**Problem**
What is needed here is an exact repetition of the records below, beginning at the line that has "none -> purple brick E2:F3 level 1" and stopping after the line that has "tan plate J6:L6".

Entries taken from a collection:
☆ ☆ ☆ ☆
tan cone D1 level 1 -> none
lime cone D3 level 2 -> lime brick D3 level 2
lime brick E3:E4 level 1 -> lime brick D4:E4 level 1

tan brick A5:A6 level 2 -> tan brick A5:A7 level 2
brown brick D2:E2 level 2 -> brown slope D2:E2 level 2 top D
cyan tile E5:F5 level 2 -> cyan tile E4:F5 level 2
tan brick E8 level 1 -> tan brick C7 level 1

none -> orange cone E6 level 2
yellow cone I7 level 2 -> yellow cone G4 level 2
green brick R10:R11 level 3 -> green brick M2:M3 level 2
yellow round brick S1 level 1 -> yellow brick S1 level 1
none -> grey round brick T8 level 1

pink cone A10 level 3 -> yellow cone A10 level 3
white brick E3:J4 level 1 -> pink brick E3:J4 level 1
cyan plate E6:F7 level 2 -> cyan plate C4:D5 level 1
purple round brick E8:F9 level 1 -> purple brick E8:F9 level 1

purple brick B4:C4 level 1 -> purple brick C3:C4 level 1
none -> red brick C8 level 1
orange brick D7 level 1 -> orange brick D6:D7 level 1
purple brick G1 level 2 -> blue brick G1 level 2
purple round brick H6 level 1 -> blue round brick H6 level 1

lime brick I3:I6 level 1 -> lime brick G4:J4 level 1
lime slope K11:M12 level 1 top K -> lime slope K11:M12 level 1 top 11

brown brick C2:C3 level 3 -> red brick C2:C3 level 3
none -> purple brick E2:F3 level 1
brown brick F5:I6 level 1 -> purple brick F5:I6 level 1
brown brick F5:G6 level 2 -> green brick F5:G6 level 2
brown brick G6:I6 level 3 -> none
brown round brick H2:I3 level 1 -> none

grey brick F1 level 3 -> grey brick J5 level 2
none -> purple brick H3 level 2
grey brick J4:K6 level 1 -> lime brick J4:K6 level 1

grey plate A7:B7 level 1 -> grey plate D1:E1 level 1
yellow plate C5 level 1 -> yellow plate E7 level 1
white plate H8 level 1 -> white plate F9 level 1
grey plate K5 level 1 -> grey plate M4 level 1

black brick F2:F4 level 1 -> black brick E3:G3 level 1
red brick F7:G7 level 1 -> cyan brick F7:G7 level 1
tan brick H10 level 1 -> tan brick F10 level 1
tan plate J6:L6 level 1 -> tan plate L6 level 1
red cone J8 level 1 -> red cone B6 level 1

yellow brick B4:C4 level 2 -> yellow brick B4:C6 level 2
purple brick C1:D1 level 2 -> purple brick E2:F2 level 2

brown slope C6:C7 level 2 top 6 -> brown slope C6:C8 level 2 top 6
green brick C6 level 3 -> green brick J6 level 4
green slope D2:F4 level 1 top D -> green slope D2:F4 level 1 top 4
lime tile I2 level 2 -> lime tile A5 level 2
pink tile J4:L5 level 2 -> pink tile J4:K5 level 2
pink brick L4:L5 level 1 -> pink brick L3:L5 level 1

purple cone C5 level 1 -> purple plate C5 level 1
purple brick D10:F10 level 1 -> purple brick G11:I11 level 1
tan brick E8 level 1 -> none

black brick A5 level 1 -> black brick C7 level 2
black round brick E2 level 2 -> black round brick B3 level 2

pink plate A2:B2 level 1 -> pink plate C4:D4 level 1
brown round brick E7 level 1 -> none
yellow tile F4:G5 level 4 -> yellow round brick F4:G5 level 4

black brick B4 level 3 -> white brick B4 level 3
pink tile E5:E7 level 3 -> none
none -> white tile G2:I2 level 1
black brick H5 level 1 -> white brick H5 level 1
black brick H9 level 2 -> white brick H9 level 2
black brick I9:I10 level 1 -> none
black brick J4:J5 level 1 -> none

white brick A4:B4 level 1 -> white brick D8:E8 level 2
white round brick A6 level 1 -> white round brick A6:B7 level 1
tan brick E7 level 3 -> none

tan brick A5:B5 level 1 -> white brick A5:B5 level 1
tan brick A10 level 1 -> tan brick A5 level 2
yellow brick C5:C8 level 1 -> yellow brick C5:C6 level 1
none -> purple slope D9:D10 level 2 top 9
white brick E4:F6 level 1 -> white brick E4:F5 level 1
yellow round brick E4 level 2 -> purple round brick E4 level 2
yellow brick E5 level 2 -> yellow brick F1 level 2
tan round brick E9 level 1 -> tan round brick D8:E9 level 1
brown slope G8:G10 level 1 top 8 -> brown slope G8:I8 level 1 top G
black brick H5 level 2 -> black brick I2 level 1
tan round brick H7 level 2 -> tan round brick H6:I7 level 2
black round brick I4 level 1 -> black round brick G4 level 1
☆ ☆ ☆ ☆
**Answer box**
none -> purple brick E2:F3 level 1
brown brick F5:I6 level 1 -> purple brick F5:I6 level 1
brown brick F5:G6 level 2 -> green brick F5:G6 level 2
brown brick G6:I6 level 3 -> none
brown round brick H2:I3 level 1 -> none

grey brick F1 level 3 -> grey brick J5 level 2
none -> purple brick H3 level 2
grey brick J4:K6 level 1 -> lime brick J4:K6 level 1

grey plate A7:B7 level 1 -> grey plate D1:E1 level 1
yellow plate C5 level 1 -> yellow plate E7 level 1
white plate H8 level 1 -> white plate F9 level 1
grey plate K5 level 1 -> grey plate M4 level 1

black brick F2:F4 level 1 -> black brick E3:G3 level 1
red brick F7:G7 level 1 -> cyan brick F7:G7 level 1
tan brick H10 level 1 -> tan brick F10 level 1
tan plate J6:L6 level 1 -> tan plate L6 level 1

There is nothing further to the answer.